Object tracking records -
####################

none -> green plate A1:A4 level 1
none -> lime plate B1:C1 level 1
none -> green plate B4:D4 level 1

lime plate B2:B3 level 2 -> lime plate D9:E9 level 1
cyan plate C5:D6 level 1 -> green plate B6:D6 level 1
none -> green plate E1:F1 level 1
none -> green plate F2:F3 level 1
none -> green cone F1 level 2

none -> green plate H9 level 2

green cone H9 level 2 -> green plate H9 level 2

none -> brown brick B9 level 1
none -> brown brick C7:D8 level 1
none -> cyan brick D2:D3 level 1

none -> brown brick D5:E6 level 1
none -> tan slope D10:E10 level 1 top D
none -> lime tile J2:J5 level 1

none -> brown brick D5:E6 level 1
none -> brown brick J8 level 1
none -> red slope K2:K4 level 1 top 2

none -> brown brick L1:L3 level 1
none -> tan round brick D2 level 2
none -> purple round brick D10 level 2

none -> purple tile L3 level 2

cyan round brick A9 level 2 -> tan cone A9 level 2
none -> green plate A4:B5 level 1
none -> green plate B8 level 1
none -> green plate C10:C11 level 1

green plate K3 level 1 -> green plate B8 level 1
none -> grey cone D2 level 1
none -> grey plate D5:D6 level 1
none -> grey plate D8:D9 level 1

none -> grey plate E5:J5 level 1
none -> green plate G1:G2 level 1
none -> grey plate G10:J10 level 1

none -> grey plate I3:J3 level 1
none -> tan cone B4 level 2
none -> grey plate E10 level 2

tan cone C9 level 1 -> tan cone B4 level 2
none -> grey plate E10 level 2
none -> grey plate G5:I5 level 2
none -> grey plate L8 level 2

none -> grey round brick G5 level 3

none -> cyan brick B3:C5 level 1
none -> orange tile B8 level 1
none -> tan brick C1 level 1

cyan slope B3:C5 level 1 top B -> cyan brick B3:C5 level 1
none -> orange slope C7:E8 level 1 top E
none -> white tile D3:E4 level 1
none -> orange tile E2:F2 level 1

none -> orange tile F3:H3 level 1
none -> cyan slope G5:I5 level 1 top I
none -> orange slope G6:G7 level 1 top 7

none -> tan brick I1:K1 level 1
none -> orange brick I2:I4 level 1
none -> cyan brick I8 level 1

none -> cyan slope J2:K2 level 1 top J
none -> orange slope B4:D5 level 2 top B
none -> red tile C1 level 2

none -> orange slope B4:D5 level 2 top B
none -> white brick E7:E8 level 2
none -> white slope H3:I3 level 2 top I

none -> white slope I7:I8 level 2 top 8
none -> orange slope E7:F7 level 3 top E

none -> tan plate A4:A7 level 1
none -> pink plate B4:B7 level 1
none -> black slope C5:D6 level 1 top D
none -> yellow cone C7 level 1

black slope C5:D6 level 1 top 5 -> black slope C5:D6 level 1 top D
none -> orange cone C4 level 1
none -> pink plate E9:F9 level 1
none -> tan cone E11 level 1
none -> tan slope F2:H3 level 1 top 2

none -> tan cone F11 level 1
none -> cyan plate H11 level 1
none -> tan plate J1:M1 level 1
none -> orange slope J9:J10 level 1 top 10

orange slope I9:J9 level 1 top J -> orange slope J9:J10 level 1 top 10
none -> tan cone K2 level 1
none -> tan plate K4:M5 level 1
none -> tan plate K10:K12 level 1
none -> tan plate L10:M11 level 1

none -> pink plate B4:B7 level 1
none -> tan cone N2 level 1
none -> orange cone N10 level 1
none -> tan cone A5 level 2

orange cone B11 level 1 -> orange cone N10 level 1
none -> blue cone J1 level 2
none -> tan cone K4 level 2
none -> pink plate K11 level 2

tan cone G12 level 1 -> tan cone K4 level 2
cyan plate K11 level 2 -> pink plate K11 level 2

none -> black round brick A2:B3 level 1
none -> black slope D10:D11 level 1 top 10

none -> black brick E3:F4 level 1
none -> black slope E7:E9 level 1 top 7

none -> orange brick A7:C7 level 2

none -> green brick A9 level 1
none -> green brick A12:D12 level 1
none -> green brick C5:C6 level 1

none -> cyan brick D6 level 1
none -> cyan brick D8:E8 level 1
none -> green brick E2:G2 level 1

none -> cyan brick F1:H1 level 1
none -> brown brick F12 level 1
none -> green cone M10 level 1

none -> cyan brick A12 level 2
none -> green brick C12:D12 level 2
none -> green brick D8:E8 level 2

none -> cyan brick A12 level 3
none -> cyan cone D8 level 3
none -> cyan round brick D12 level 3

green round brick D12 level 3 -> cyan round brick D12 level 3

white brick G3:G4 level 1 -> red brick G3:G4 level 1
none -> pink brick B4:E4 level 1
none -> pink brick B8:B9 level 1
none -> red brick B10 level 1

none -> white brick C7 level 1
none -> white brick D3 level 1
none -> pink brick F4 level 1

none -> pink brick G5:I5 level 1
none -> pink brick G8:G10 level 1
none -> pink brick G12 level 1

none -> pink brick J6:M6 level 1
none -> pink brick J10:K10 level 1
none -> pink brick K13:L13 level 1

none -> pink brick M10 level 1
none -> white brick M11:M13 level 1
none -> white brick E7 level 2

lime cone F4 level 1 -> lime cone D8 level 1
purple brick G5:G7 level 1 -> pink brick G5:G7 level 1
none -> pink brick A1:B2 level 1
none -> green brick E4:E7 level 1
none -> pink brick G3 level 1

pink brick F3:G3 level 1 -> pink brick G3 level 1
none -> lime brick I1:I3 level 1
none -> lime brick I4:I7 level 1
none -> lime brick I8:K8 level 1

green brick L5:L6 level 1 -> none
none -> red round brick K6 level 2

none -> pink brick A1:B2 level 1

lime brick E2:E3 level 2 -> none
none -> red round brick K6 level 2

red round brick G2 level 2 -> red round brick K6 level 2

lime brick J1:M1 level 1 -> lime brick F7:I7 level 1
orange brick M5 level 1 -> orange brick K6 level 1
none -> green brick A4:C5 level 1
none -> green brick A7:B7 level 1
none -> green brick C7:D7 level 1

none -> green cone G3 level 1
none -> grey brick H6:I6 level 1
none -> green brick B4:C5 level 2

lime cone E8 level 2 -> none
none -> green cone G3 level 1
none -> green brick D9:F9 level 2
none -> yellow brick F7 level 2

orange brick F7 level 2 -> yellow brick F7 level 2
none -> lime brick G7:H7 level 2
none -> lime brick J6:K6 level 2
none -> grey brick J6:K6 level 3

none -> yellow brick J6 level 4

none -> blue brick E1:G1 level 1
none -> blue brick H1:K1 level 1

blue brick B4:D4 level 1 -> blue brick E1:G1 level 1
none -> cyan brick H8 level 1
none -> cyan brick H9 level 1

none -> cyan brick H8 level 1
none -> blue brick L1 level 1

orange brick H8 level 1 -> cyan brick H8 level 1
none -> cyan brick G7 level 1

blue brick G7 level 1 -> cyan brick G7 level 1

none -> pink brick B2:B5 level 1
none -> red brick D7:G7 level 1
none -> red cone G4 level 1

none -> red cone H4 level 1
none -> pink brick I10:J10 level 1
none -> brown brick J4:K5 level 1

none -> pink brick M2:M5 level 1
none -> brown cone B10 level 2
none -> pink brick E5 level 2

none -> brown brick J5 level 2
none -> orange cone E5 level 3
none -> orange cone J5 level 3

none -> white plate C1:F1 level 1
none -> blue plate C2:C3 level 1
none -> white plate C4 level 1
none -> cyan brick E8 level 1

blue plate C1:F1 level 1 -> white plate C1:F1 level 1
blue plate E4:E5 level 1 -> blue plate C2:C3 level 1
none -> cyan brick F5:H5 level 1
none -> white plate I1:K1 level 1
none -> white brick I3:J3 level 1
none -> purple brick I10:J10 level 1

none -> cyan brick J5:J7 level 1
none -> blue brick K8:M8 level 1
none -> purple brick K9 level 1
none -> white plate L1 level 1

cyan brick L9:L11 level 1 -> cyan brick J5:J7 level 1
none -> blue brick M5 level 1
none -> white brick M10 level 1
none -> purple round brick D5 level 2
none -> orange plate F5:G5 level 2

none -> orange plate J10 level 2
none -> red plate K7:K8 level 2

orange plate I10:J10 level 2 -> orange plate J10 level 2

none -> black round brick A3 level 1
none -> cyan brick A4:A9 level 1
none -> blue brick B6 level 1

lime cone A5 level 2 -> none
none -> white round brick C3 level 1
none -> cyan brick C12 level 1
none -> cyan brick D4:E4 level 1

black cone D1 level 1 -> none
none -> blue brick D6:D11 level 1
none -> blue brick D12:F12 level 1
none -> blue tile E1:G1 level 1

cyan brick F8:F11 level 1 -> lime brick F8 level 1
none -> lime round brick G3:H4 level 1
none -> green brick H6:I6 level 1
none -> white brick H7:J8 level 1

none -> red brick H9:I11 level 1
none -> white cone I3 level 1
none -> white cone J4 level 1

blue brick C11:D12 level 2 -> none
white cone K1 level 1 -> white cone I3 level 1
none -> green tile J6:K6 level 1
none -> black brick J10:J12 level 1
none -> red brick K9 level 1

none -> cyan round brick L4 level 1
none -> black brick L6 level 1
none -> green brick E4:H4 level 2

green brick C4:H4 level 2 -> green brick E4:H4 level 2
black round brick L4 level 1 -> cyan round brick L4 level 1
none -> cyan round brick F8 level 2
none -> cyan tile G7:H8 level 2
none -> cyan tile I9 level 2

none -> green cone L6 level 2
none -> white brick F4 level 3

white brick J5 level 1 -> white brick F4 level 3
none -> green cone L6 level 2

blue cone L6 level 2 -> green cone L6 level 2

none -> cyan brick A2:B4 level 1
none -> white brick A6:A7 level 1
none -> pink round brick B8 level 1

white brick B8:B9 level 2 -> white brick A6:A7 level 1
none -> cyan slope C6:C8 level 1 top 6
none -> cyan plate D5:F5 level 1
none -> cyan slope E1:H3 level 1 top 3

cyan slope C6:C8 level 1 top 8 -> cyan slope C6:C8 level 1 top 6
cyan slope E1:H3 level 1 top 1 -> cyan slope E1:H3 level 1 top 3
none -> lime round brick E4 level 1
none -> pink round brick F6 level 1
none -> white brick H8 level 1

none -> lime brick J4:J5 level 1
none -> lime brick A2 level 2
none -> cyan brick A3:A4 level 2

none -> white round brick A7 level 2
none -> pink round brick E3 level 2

####################

Brief - Only the lines that hold the word "purple" are wanted; each should be pulled from the records.

Response below -
none -> purple round brick D10 level 2
none -> purple tile L3 level 2
purple brick G5:G7 level 1 -> pink brick G5:G7 level 1
none -> purple brick I10:J10 level 1
none -> purple brick K9 level 1
none -> purple round brick D5 level 2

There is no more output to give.